* PROBLEM TO SOLVE *
Please repeat every entry exactly as given, apart from dropping the images.

* SOURCE DATA *
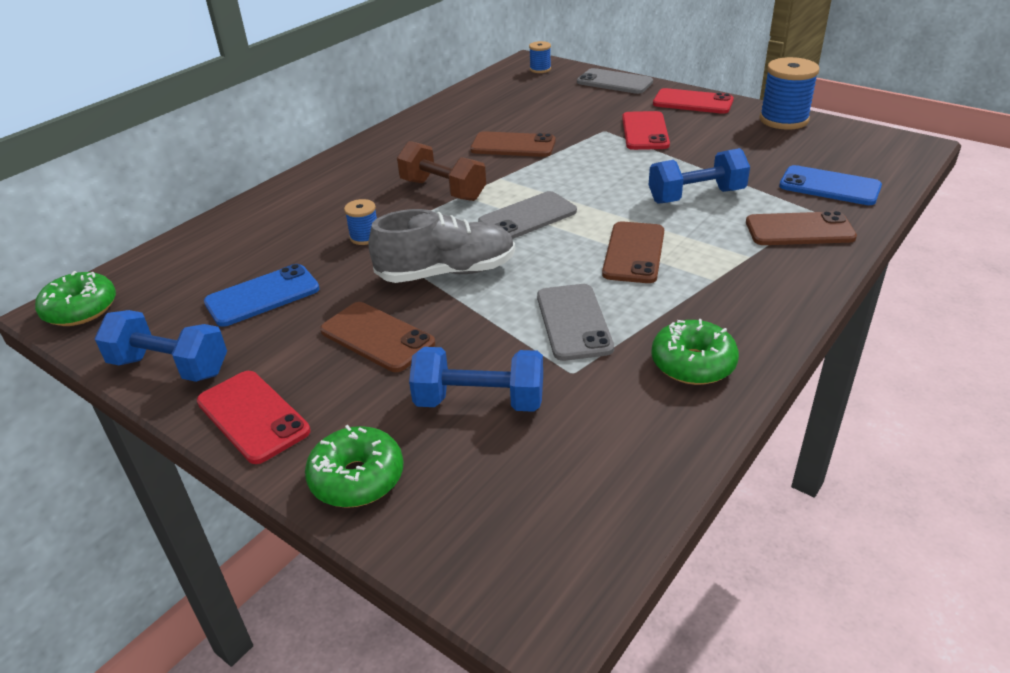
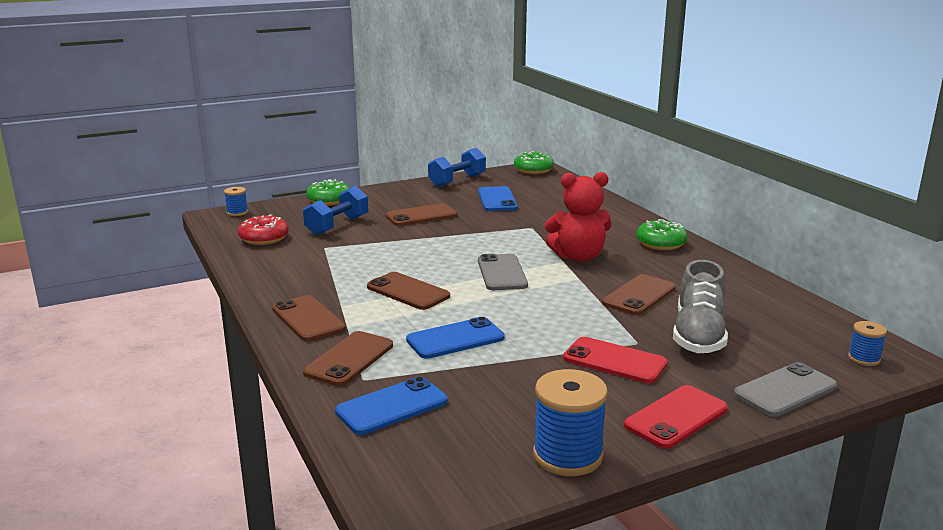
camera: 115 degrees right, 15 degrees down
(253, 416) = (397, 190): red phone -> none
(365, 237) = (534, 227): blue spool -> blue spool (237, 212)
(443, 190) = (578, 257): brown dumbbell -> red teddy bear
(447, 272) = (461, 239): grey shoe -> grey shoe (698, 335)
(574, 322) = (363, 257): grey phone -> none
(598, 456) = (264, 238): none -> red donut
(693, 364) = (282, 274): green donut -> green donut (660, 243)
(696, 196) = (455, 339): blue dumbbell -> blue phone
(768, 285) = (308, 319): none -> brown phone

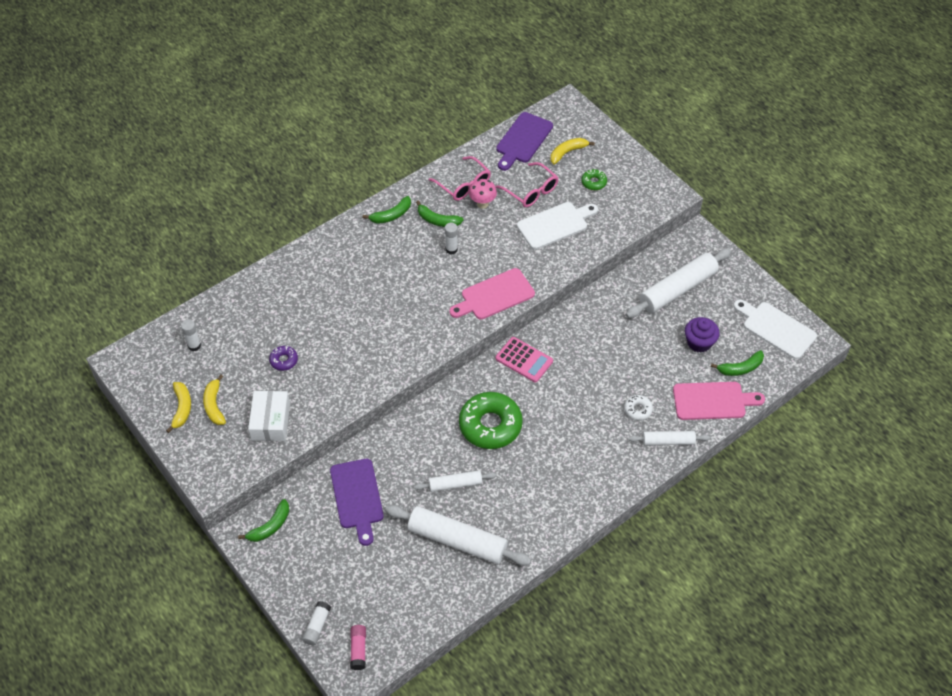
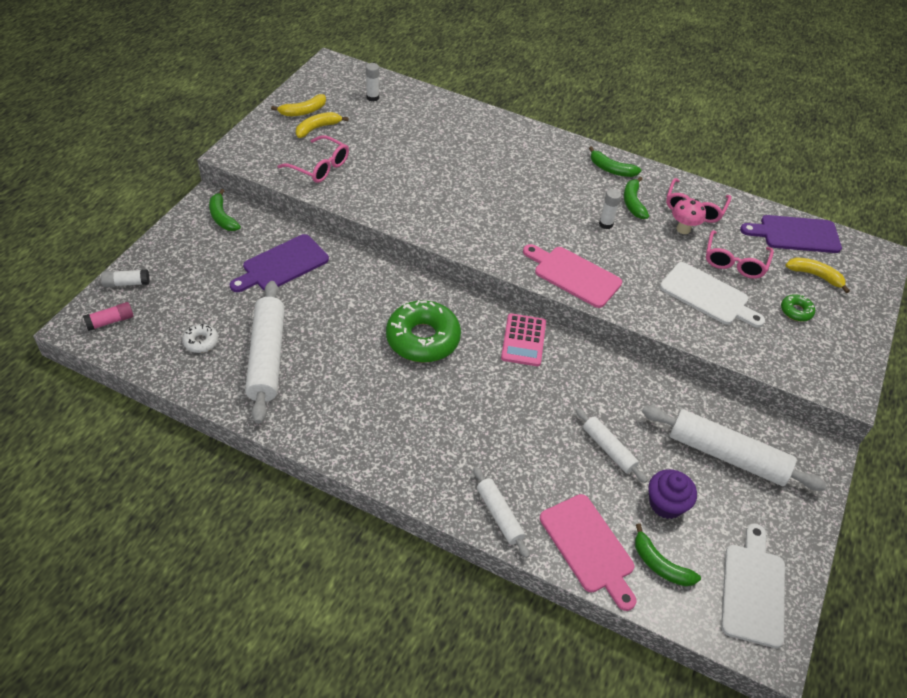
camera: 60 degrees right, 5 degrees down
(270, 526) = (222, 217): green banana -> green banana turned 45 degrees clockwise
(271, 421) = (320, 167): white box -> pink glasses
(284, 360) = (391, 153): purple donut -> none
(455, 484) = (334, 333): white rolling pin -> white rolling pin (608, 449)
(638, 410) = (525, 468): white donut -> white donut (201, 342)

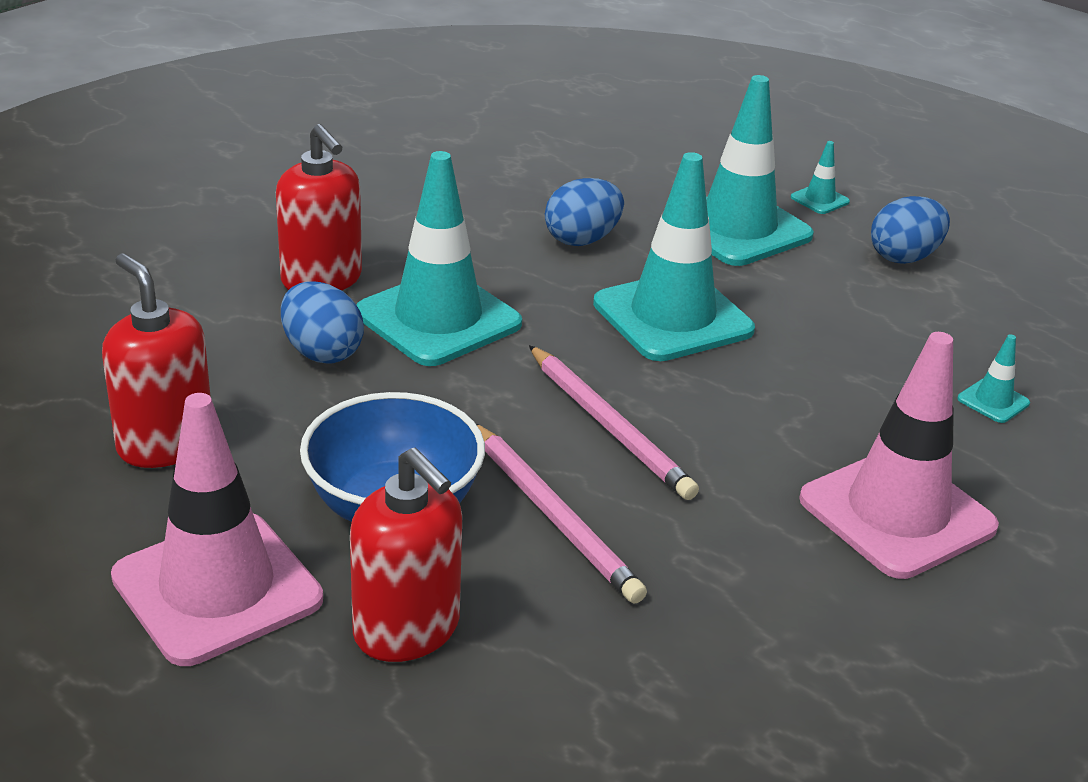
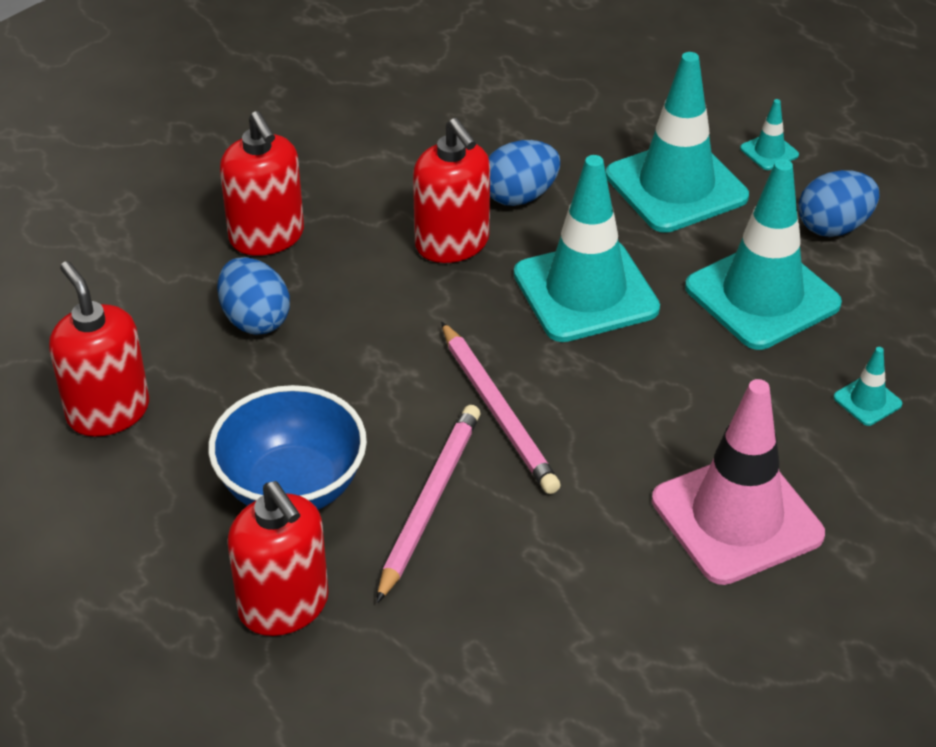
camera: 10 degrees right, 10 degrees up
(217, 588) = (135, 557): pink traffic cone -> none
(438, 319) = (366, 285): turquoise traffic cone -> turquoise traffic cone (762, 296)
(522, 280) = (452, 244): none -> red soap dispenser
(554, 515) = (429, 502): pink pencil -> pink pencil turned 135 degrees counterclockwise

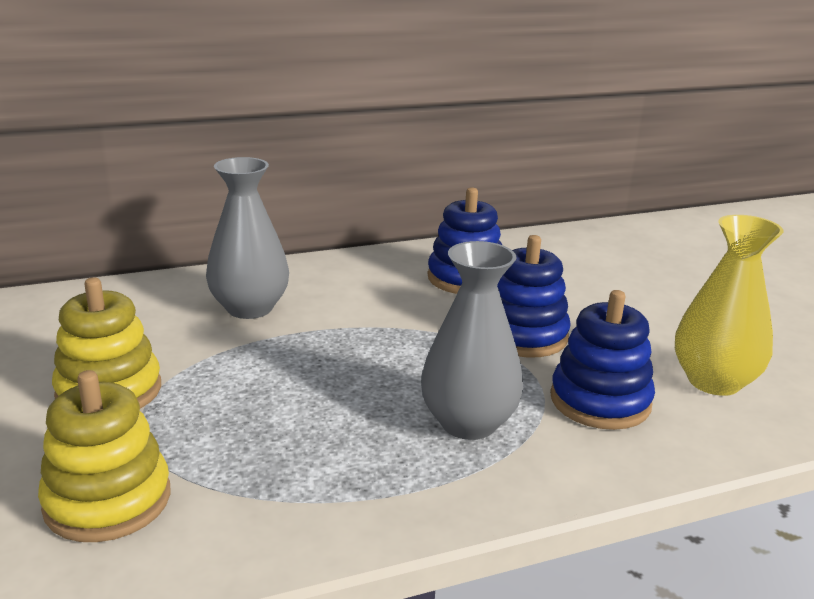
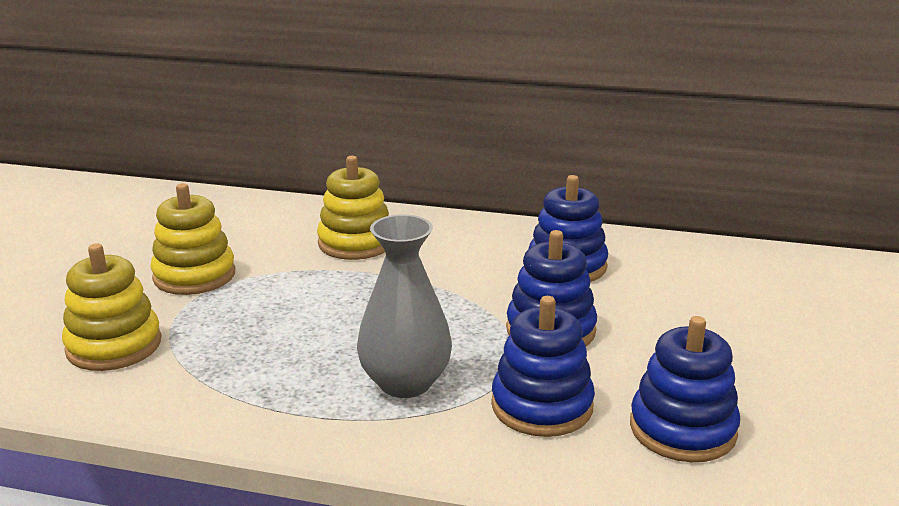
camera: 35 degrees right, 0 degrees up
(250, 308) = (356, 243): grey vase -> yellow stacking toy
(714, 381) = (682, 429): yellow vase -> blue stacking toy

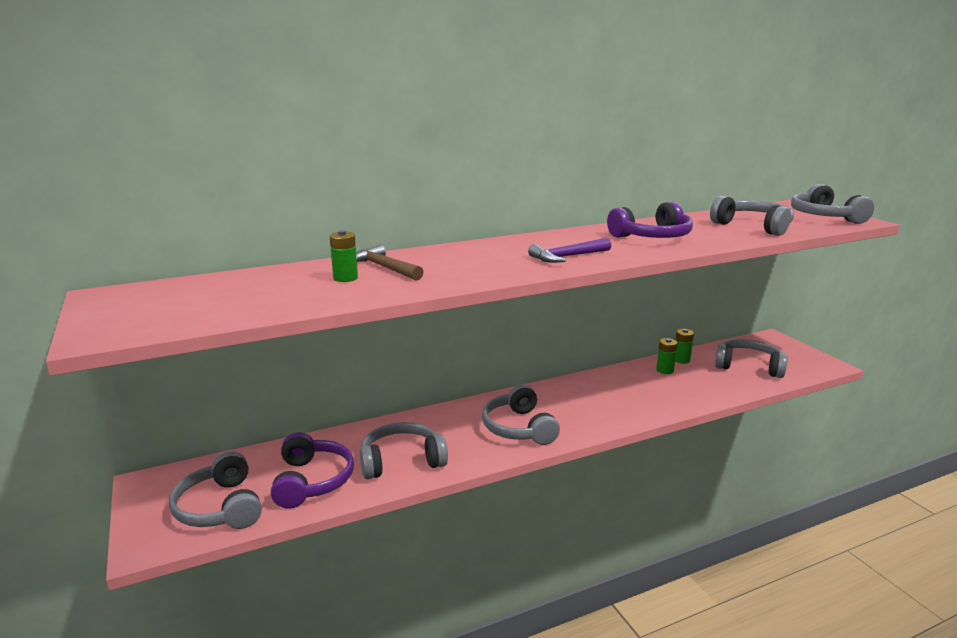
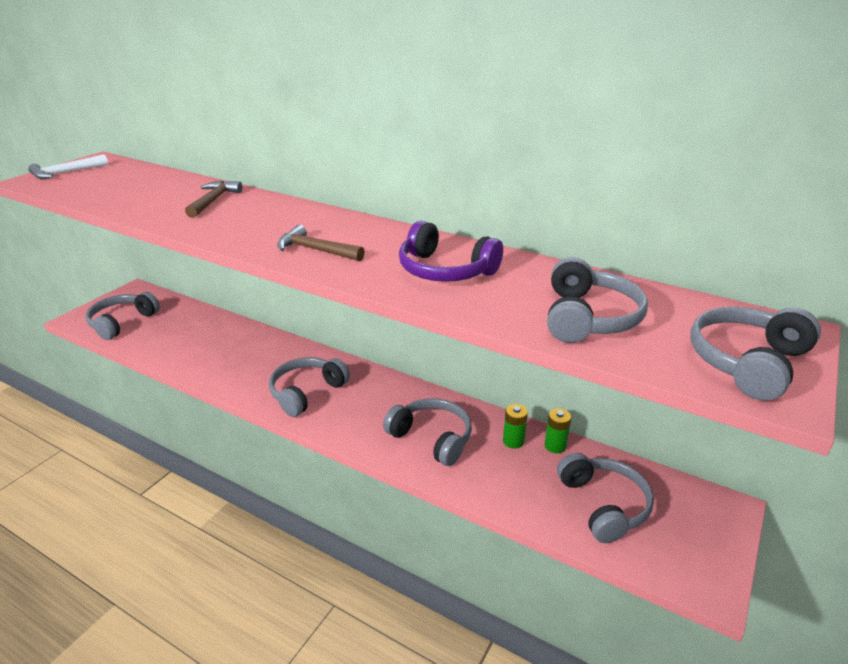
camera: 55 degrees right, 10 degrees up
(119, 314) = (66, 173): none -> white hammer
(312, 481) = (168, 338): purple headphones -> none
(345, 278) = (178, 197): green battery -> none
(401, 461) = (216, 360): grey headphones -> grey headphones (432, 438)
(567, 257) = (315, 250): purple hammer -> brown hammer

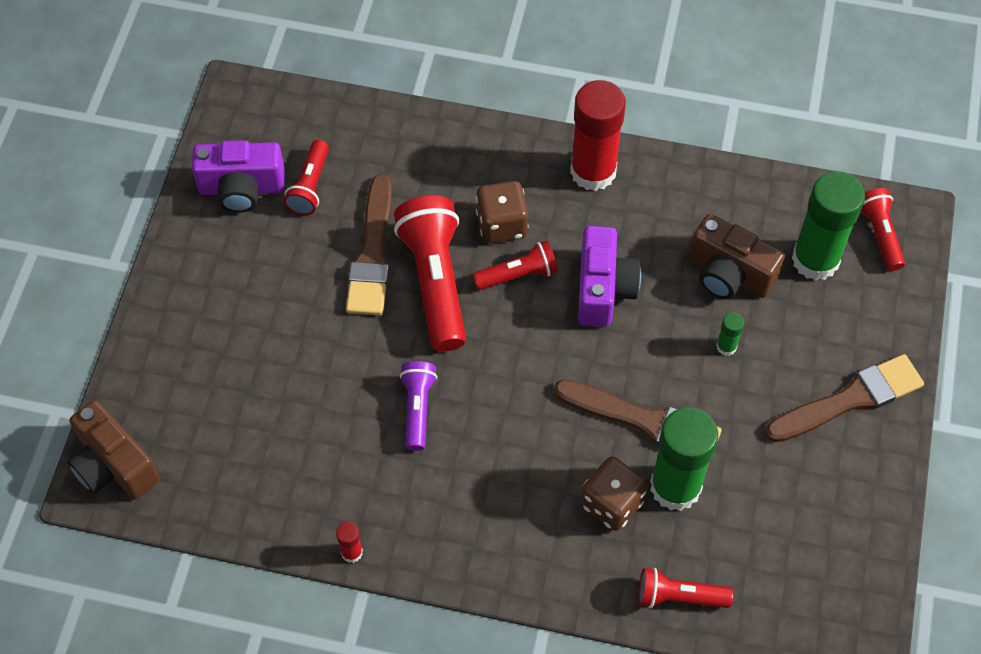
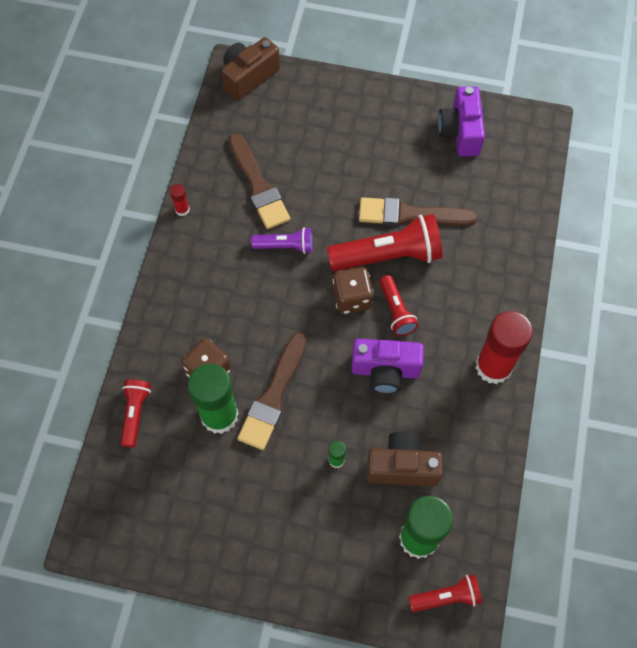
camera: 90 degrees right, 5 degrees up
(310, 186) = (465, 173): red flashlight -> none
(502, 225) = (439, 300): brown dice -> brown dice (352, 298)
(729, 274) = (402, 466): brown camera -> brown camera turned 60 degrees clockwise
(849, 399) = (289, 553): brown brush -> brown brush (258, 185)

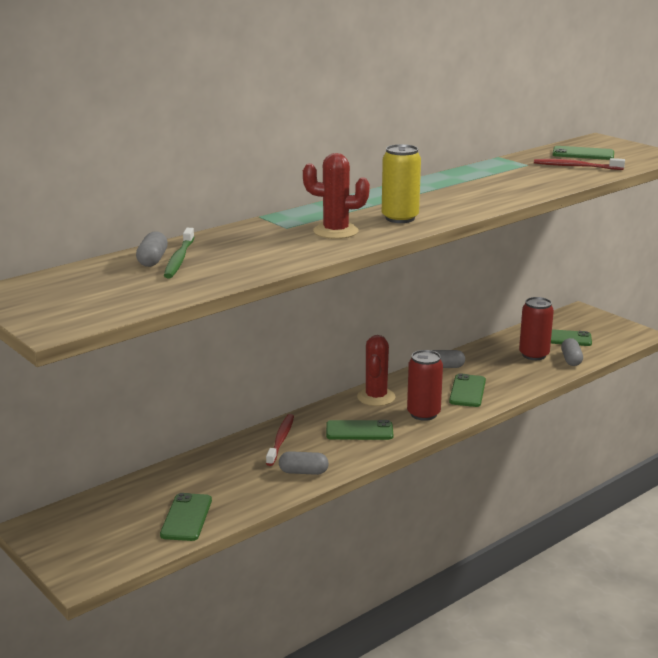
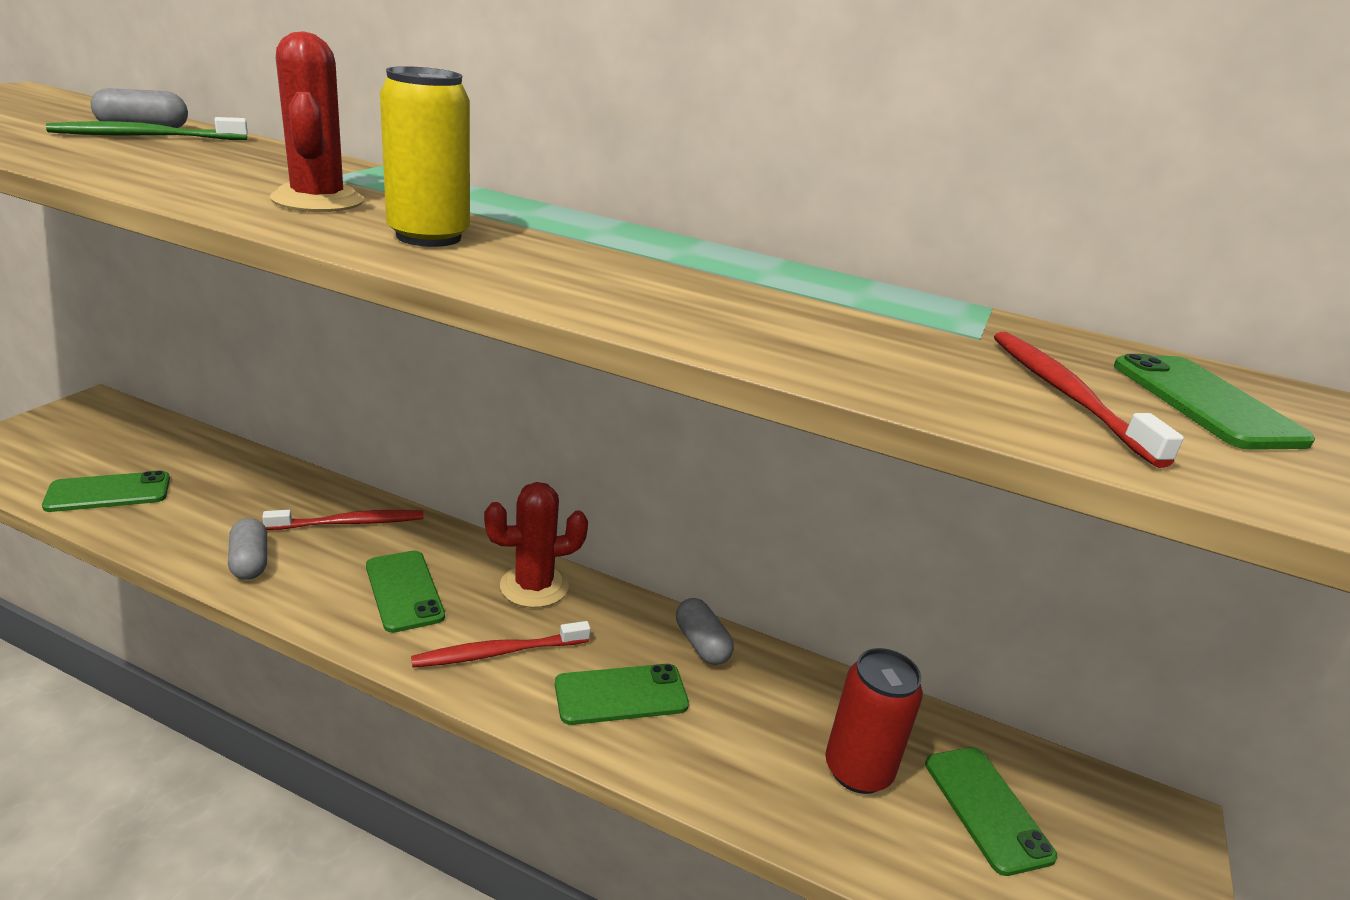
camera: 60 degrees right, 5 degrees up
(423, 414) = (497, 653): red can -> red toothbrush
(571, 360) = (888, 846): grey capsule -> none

* SOLUTION TO THE EXERCISE *
camera: 115 degrees right, 15 degrees down
(253, 416) = (397, 190): red phone -> none
(365, 237) = (534, 227): blue spool -> blue spool (237, 212)
(443, 190) = (578, 257): brown dumbbell -> red teddy bear
(447, 272) = (461, 239): grey shoe -> grey shoe (698, 335)
(574, 322) = (363, 257): grey phone -> none
(598, 456) = (264, 238): none -> red donut
(693, 364) = (282, 274): green donut -> green donut (660, 243)
(696, 196) = (455, 339): blue dumbbell -> blue phone
(768, 285) = (308, 319): none -> brown phone

camera: 60 degrees right, 5 degrees down
(270, 526) = (222, 217): green banana -> green banana turned 45 degrees clockwise
(271, 421) = (320, 167): white box -> pink glasses
(284, 360) = (391, 153): purple donut -> none
(455, 484) = (334, 333): white rolling pin -> white rolling pin (608, 449)
(638, 410) = (525, 468): white donut -> white donut (201, 342)

camera: 10 degrees right, 10 degrees up
(217, 588) = (135, 557): pink traffic cone -> none
(438, 319) = (366, 285): turquoise traffic cone -> turquoise traffic cone (762, 296)
(522, 280) = (452, 244): none -> red soap dispenser
(554, 515) = (429, 502): pink pencil -> pink pencil turned 135 degrees counterclockwise

camera: 35 degrees right, 0 degrees up
(250, 308) = (356, 243): grey vase -> yellow stacking toy
(714, 381) = (682, 429): yellow vase -> blue stacking toy

camera: 55 degrees right, 10 degrees up
(119, 314) = (66, 173): none -> white hammer
(312, 481) = (168, 338): purple headphones -> none
(345, 278) = (178, 197): green battery -> none
(401, 461) = (216, 360): grey headphones -> grey headphones (432, 438)
(567, 257) = (315, 250): purple hammer -> brown hammer

camera: 90 degrees right, 5 degrees up
(310, 186) = (465, 173): red flashlight -> none
(502, 225) = (439, 300): brown dice -> brown dice (352, 298)
(729, 274) = (402, 466): brown camera -> brown camera turned 60 degrees clockwise
(849, 399) = (289, 553): brown brush -> brown brush (258, 185)

camera: 60 degrees right, 5 degrees up
(423, 414) = (497, 653): red can -> red toothbrush
(571, 360) = (888, 846): grey capsule -> none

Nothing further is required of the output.